**Records shown:**
=== Section Start ===

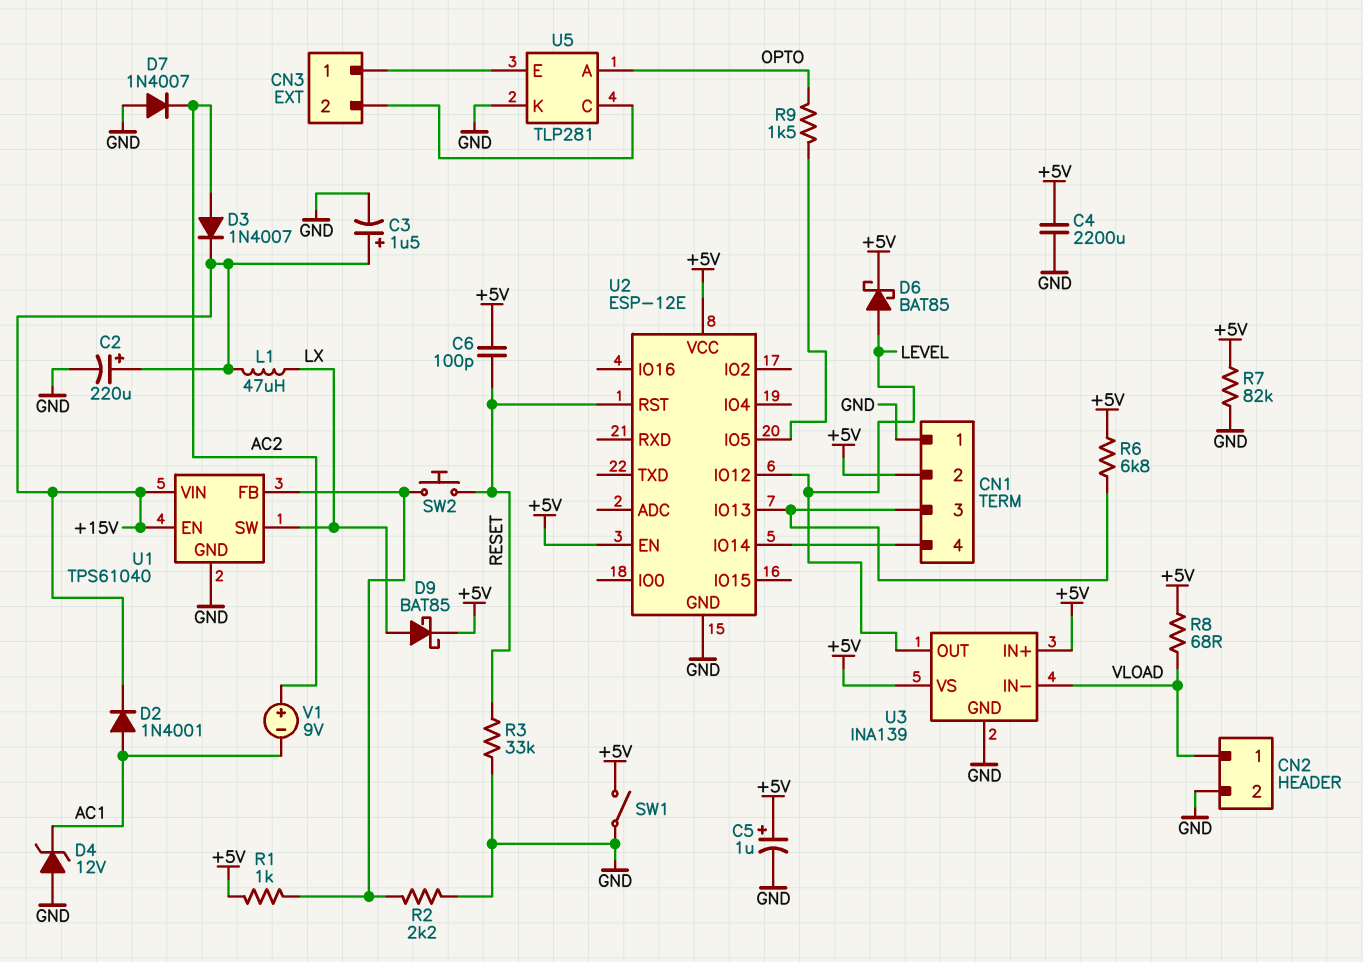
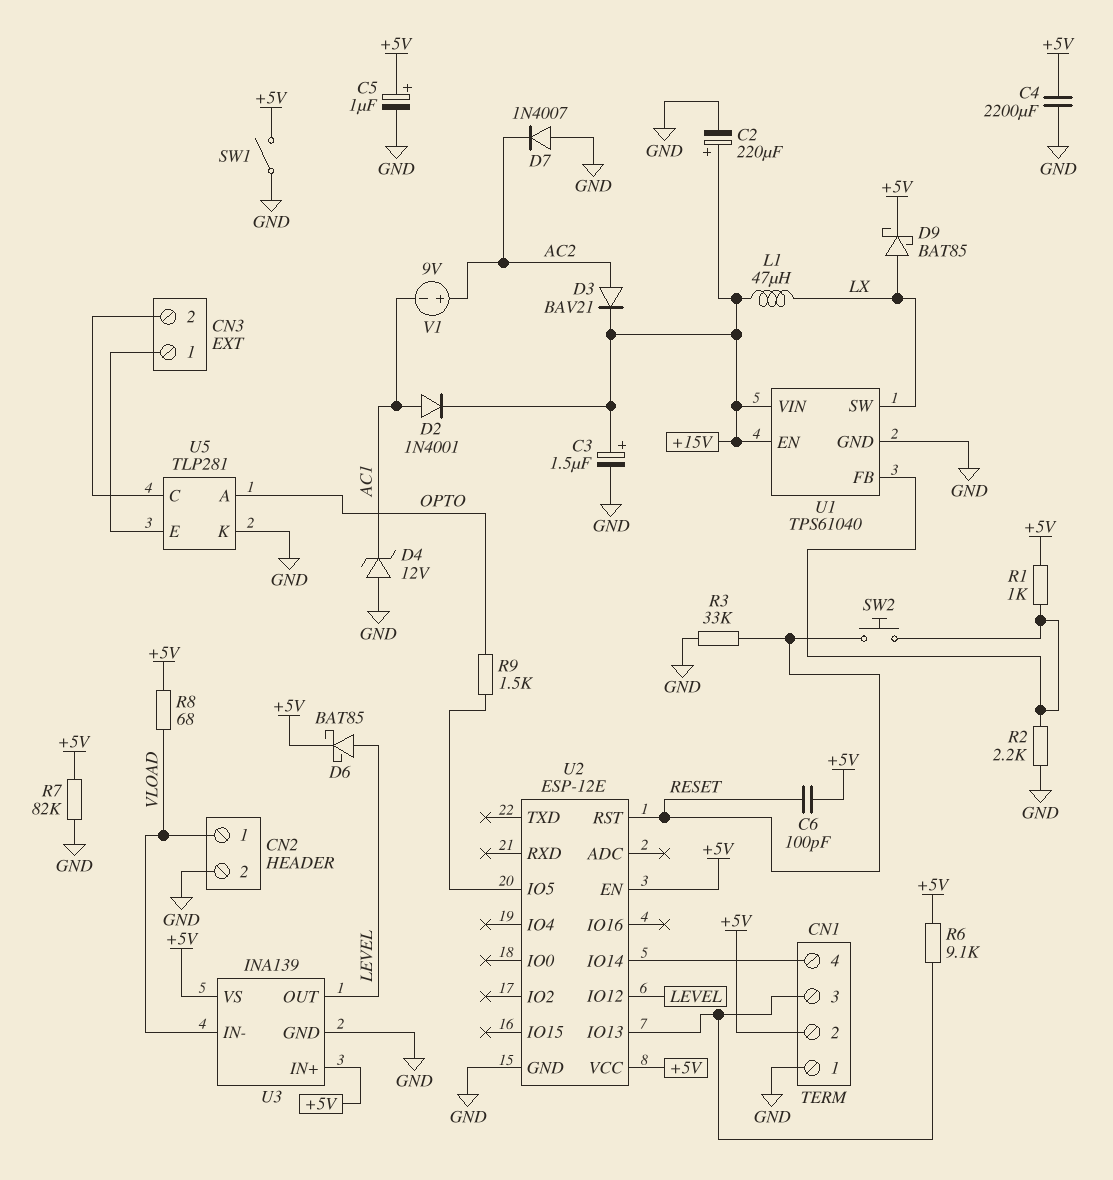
D3: diode 1N4007 (A AC2, K +15V) -> diode BAV21 (A AC2, K +15V)
R6: 6.8k (+5V, CN1/3) -> 9.1k (+5V, CN1/3)

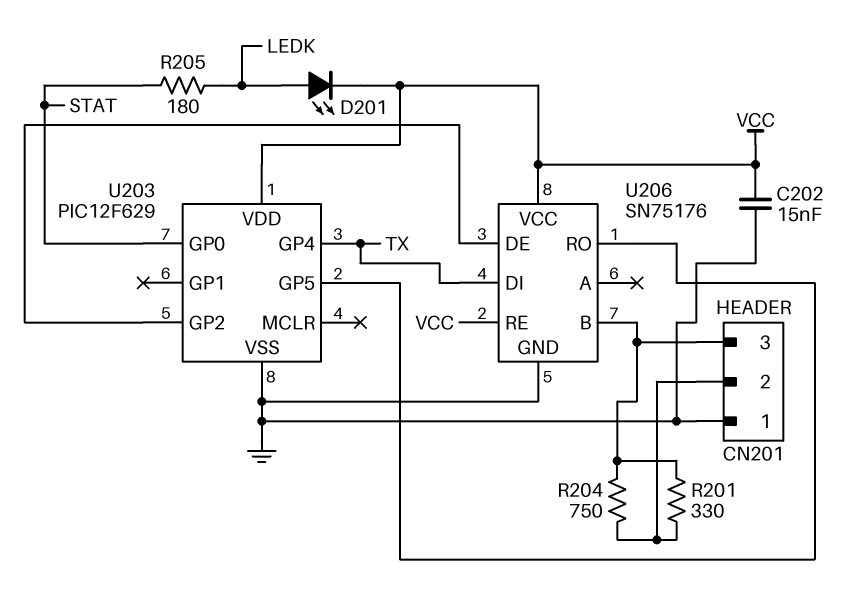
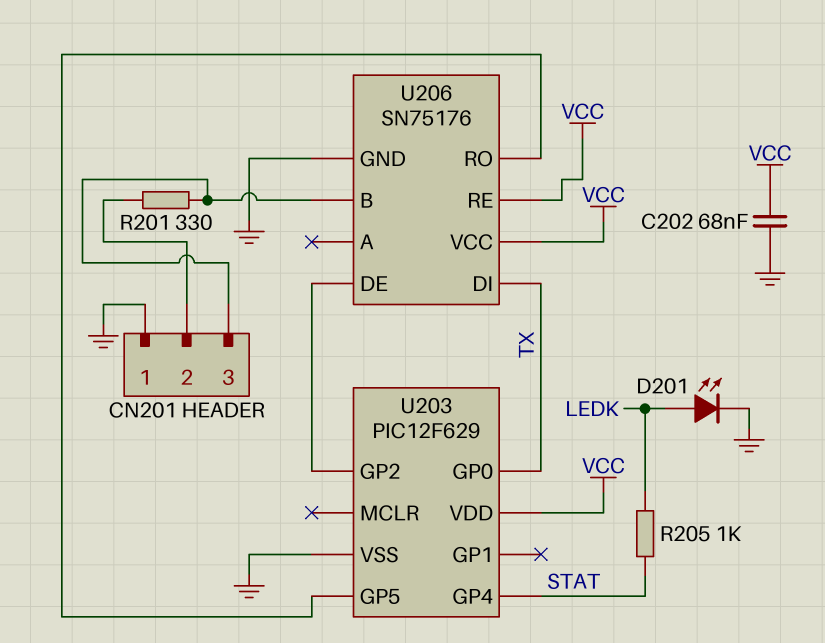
C202: 15nF (GND, VCC) -> 68nF (GND, VCC)
D201: LED (A LEDK, K VCC) -> LED (A LEDK, K GND)
R204: 750 (CN201/2, CN201/3) -> none
R205: 180 (LEDK, STAT) -> 1k (LEDK, STAT)
U203 pin GP0: STAT -> TX
U203 pin GP4: TX -> STAT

=== Section End ===

**Goal of the exercise:** From the first line to the last, transcribe the listing exactly; skip the pictures.

**Answer to this exercise:**
D3: diode 1N4007 (A AC2, K +15V) -> diode BAV21 (A AC2, K +15V)
R6: 6.8k (+5V, CN1/3) -> 9.1k (+5V, CN1/3)

C202: 15nF (GND, VCC) -> 68nF (GND, VCC)
D201: LED (A LEDK, K VCC) -> LED (A LEDK, K GND)
R204: 750 (CN201/2, CN201/3) -> none
R205: 180 (LEDK, STAT) -> 1k (LEDK, STAT)
U203 pin GP0: STAT -> TX
U203 pin GP4: TX -> STAT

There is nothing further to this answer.